* **YOUR OBJECTIVE**: A verbatim restatement of the data, free of pictures, is what you should output.

* **INPUT DATA**:
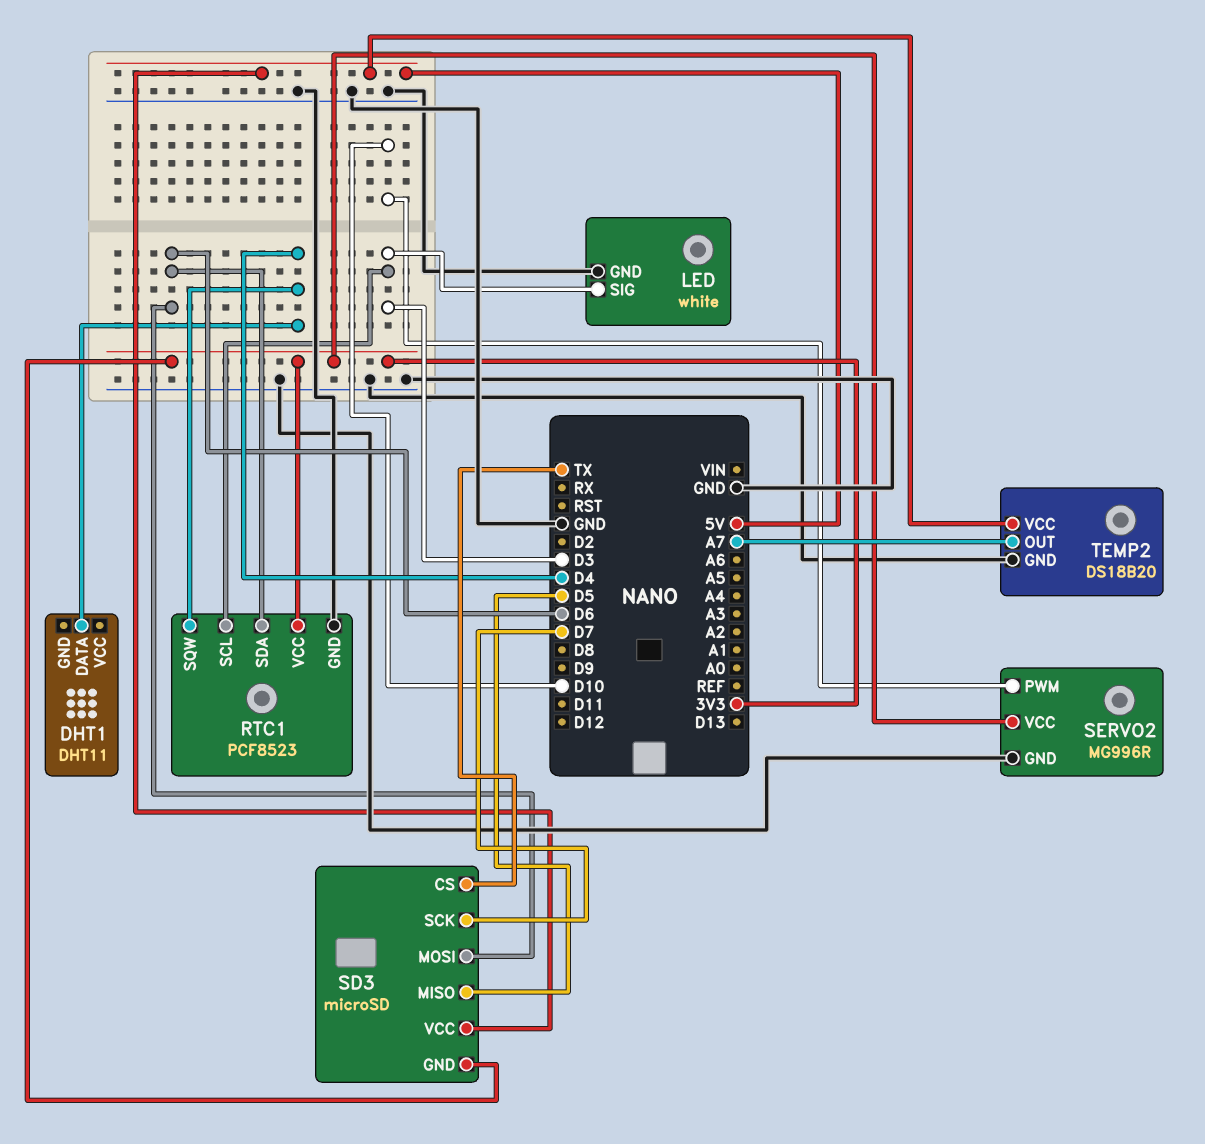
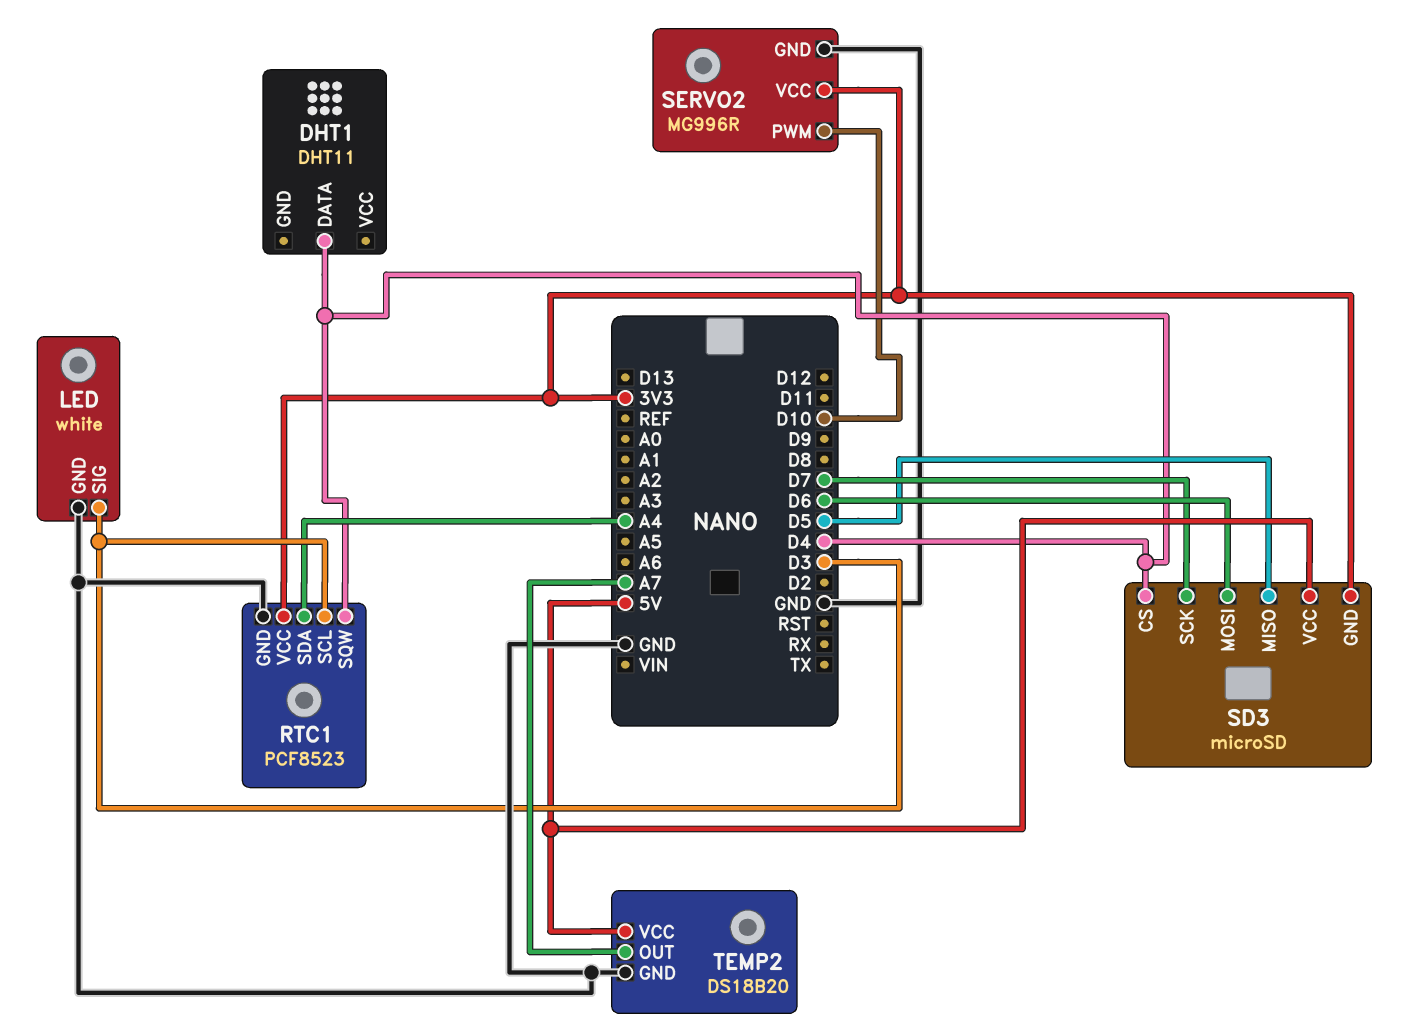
RTC1 pin SDA: D6 -> A4
SD3 pin CS: TX -> D4

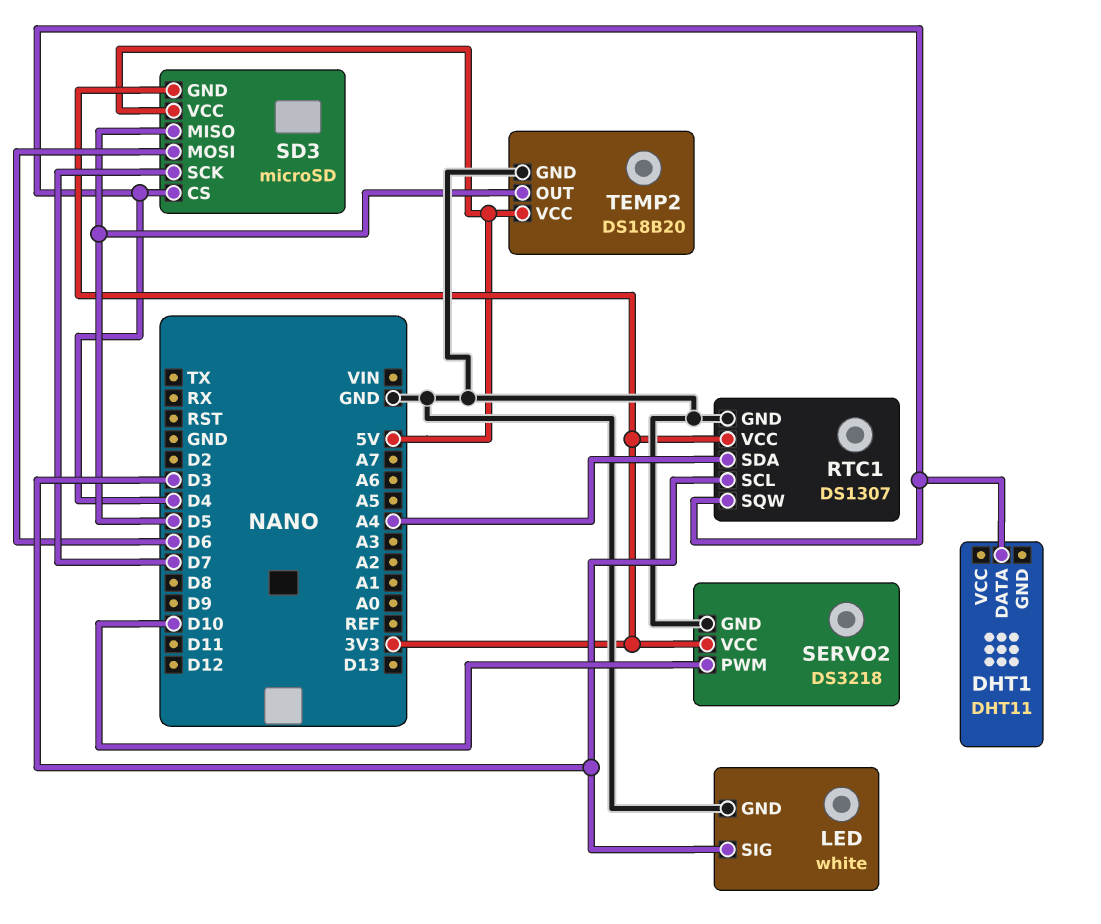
RTC1: PCF8523 -> DS1307
SERVO2: MG996R -> DS3218
TEMP2 pin OUT: A7 -> D5

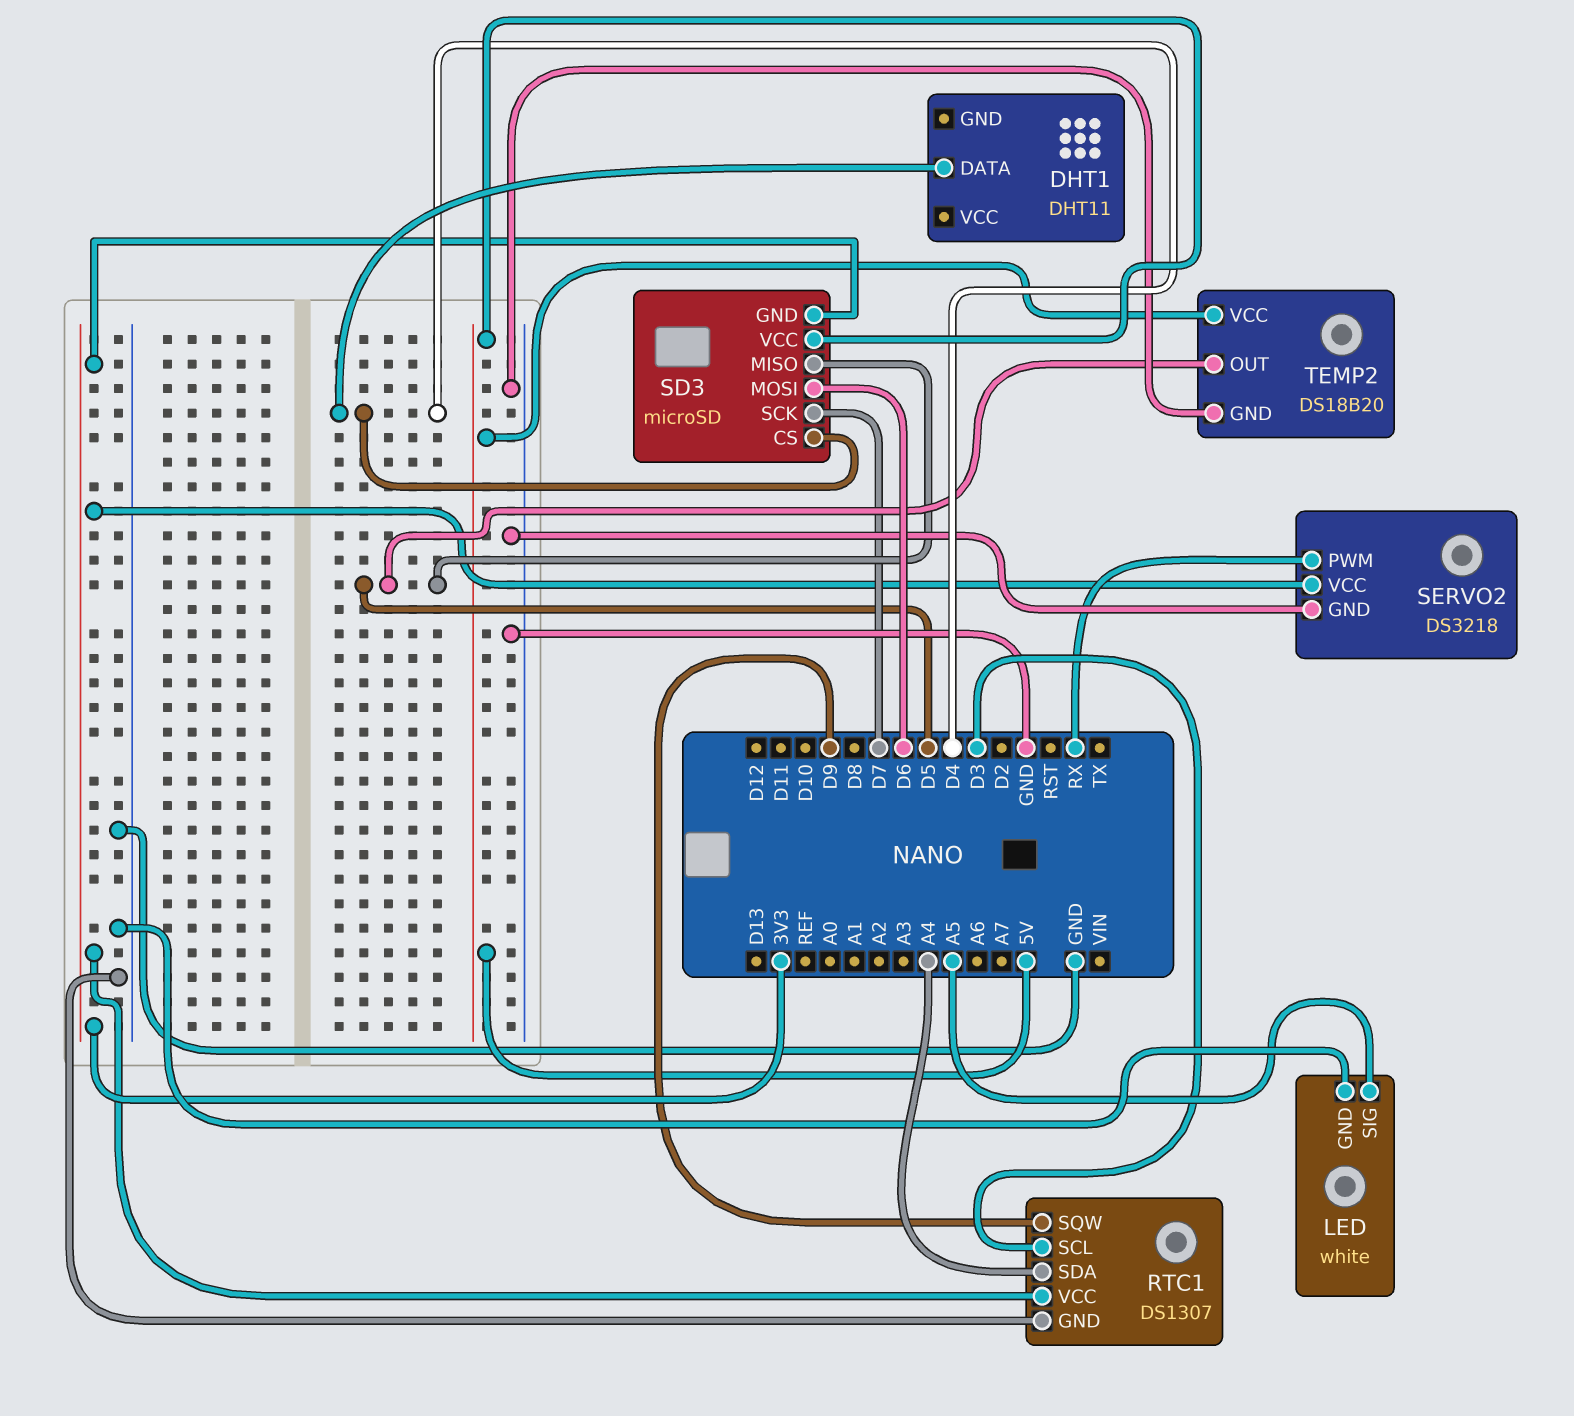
LED pin SIG: D3 -> A5
RTC1 pin SQW: D4 -> D9
SERVO2 pin PWM: D10 -> RX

* **FINISHED TASK**:
RTC1 pin SDA: D6 -> A4
SD3 pin CS: TX -> D4

RTC1: PCF8523 -> DS1307
SERVO2: MG996R -> DS3218
TEMP2 pin OUT: A7 -> D5

LED pin SIG: D3 -> A5
RTC1 pin SQW: D4 -> D9
SERVO2 pin PWM: D10 -> RX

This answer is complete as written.